_Requirements_
Retype the lines of the material, starting at the line that contains "gray star: rotated 16 degrees clockwise" and ending at the close of the material. Leave the pictures out of your answer.

Stored items:

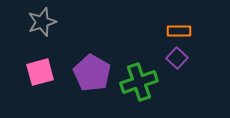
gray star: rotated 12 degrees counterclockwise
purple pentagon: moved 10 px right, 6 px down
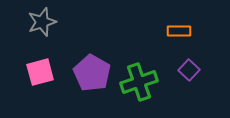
purple square: moved 12 px right, 12 px down
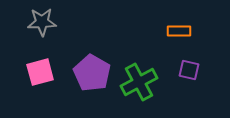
gray star: rotated 16 degrees clockwise
purple square: rotated 30 degrees counterclockwise
green cross: rotated 9 degrees counterclockwise
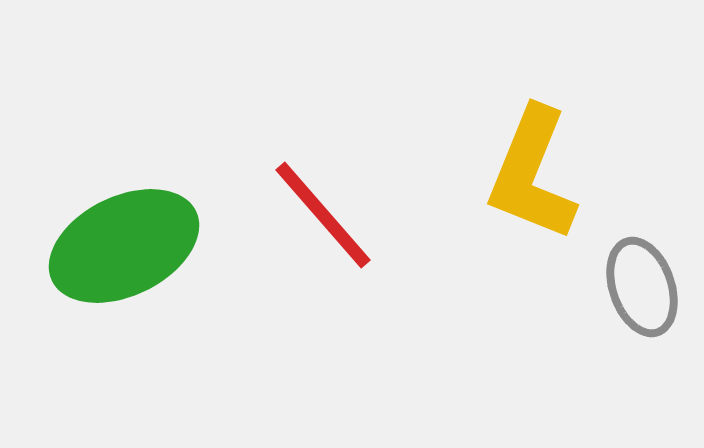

_Solution to this exercise_
gray star: rotated 16 degrees clockwise
purple square: rotated 30 degrees counterclockwise
green cross: rotated 9 degrees counterclockwise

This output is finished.